(Source records)
##########

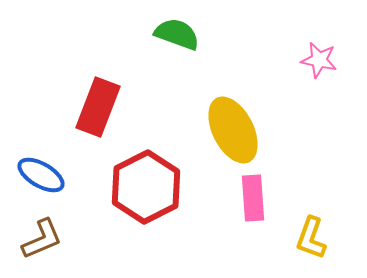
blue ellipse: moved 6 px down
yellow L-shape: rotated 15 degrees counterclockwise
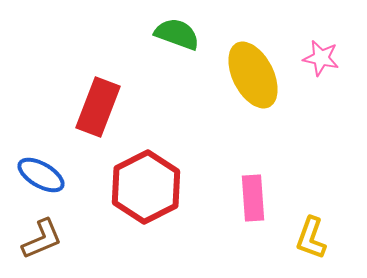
pink star: moved 2 px right, 2 px up
yellow ellipse: moved 20 px right, 55 px up
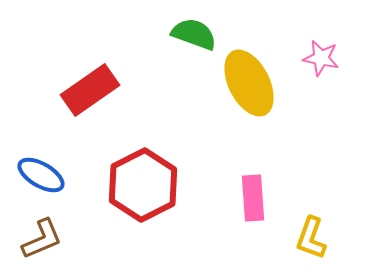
green semicircle: moved 17 px right
yellow ellipse: moved 4 px left, 8 px down
red rectangle: moved 8 px left, 17 px up; rotated 34 degrees clockwise
red hexagon: moved 3 px left, 2 px up
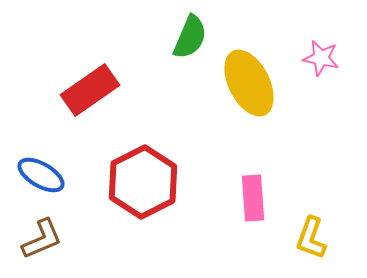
green semicircle: moved 4 px left, 3 px down; rotated 93 degrees clockwise
red hexagon: moved 3 px up
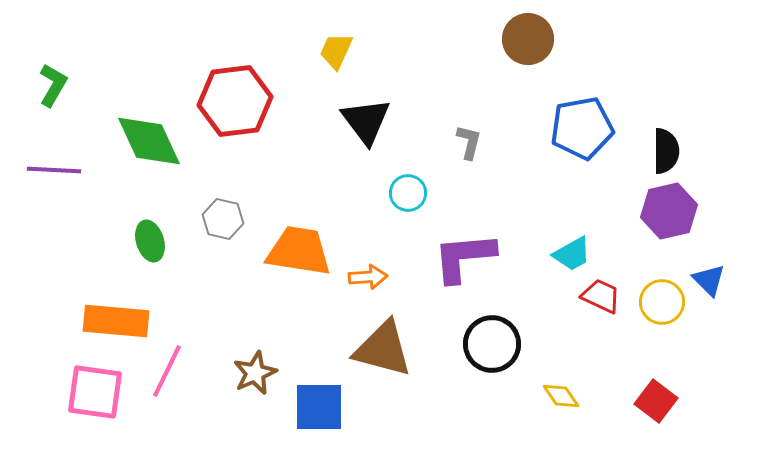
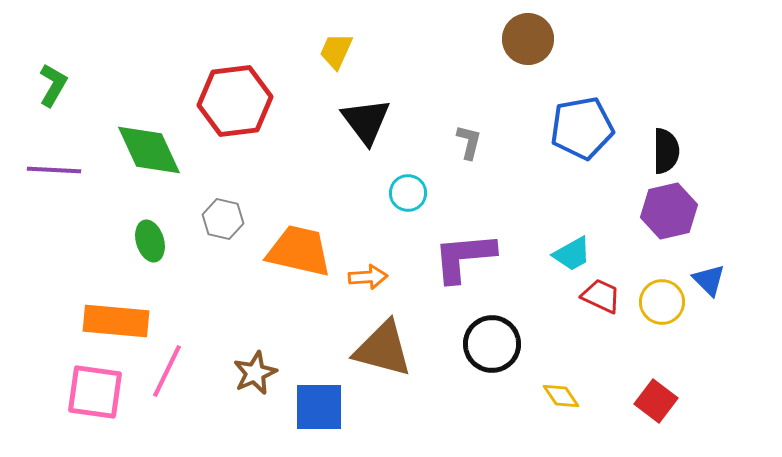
green diamond: moved 9 px down
orange trapezoid: rotated 4 degrees clockwise
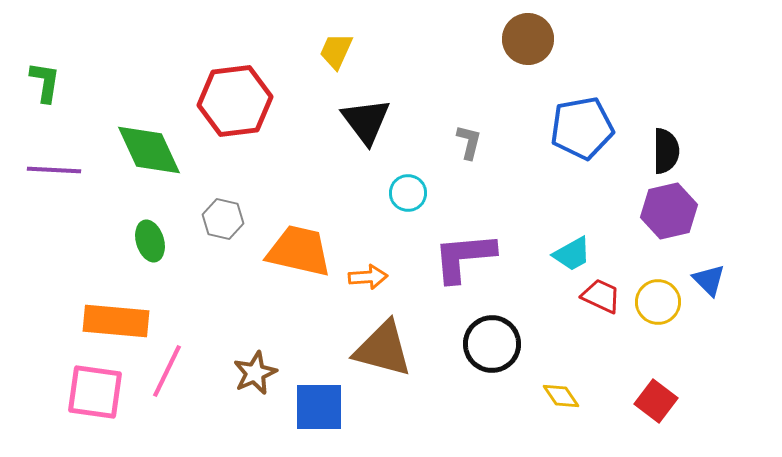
green L-shape: moved 8 px left, 3 px up; rotated 21 degrees counterclockwise
yellow circle: moved 4 px left
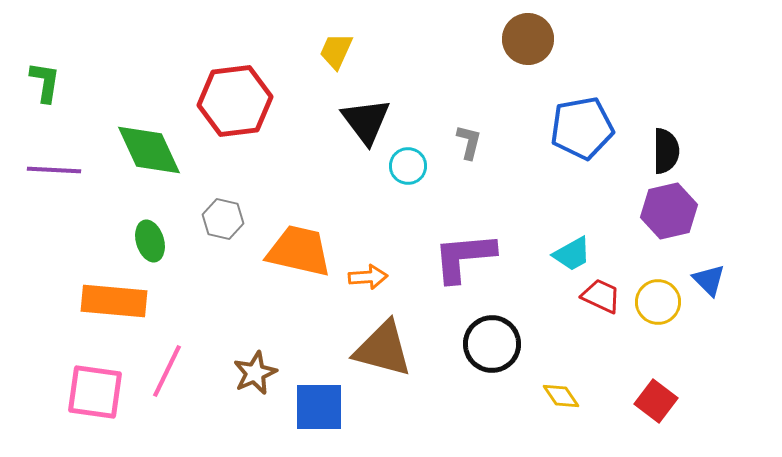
cyan circle: moved 27 px up
orange rectangle: moved 2 px left, 20 px up
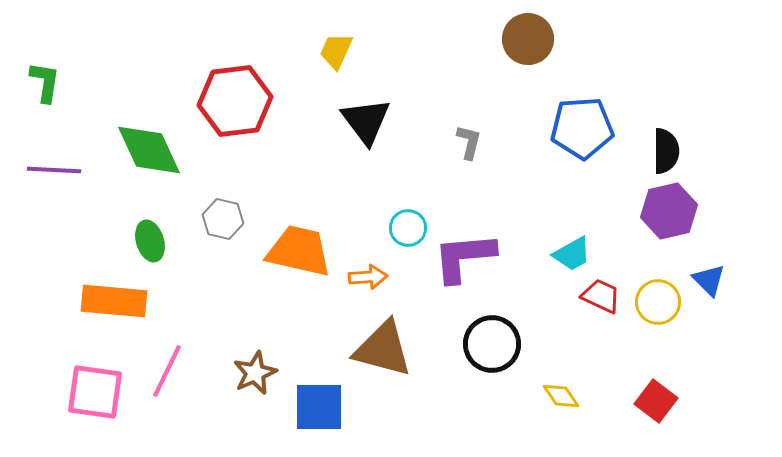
blue pentagon: rotated 6 degrees clockwise
cyan circle: moved 62 px down
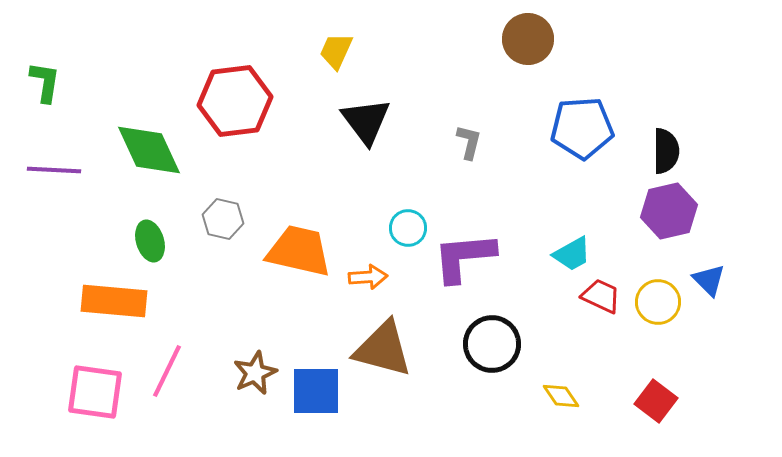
blue square: moved 3 px left, 16 px up
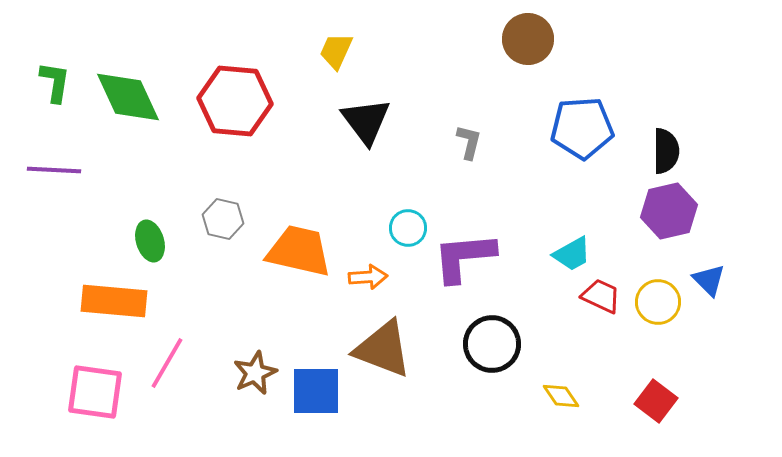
green L-shape: moved 10 px right
red hexagon: rotated 12 degrees clockwise
green diamond: moved 21 px left, 53 px up
brown triangle: rotated 6 degrees clockwise
pink line: moved 8 px up; rotated 4 degrees clockwise
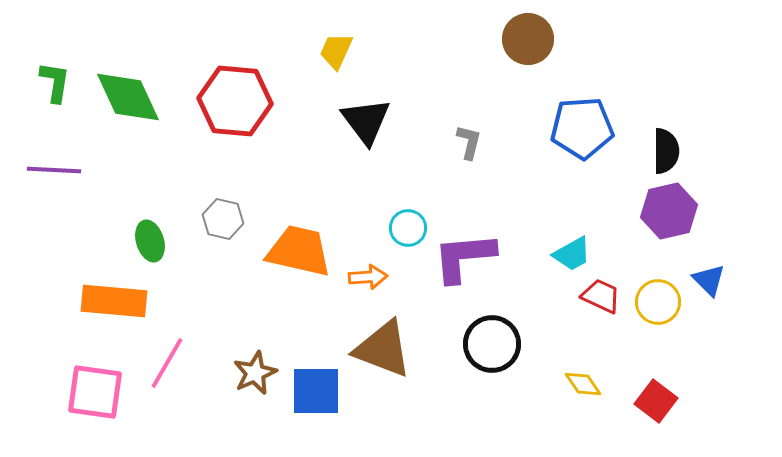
yellow diamond: moved 22 px right, 12 px up
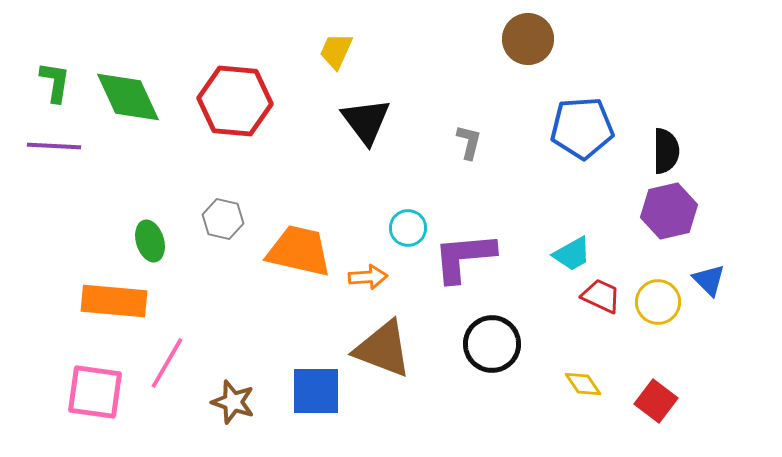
purple line: moved 24 px up
brown star: moved 22 px left, 29 px down; rotated 30 degrees counterclockwise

##########

- _The exercise_:
Please turn all the entries above into a Markdown table with two columns, "No." for the row number and "Change" for the line. Leave out blank lines and the picture markers.

- _Reply_:
| No. | Change |
|---|---|
| 1 | blue ellipse: moved 6 px down |
| 2 | yellow L-shape: rotated 15 degrees counterclockwise |
| 3 | pink star: moved 2 px right, 2 px up |
| 4 | yellow ellipse: moved 20 px right, 55 px up |
| 5 | green semicircle: moved 17 px right |
| 6 | yellow ellipse: moved 4 px left, 8 px down |
| 7 | red rectangle: moved 8 px left, 17 px up; rotated 34 degrees clockwise |
| 8 | red hexagon: moved 3 px left, 2 px up |
| 9 | green semicircle: moved 4 px left, 3 px down; rotated 93 degrees clockwise |
| 10 | red hexagon: moved 3 px up |
| 11 | green diamond: moved 9 px down |
| 12 | orange trapezoid: rotated 4 degrees clockwise |
| 13 | green L-shape: moved 8 px left, 3 px up; rotated 21 degrees counterclockwise |
| 14 | yellow circle: moved 4 px left |
| 15 | cyan circle: moved 27 px up |
| 16 | orange rectangle: moved 2 px left, 20 px up |
| 17 | blue pentagon: rotated 6 degrees clockwise |
| 18 | cyan circle: moved 62 px down |
| 19 | blue square: moved 3 px left, 16 px up |
| 20 | green L-shape: moved 10 px right |
| 21 | red hexagon: rotated 12 degrees clockwise |
| 22 | green diamond: moved 21 px left, 53 px up |
| 23 | brown triangle: rotated 6 degrees clockwise |
| 24 | pink line: moved 8 px up; rotated 4 degrees clockwise |
| 25 | yellow diamond: moved 22 px right, 12 px up |
| 26 | purple line: moved 24 px up |
| 27 | brown star: moved 22 px left, 29 px down; rotated 30 degrees counterclockwise |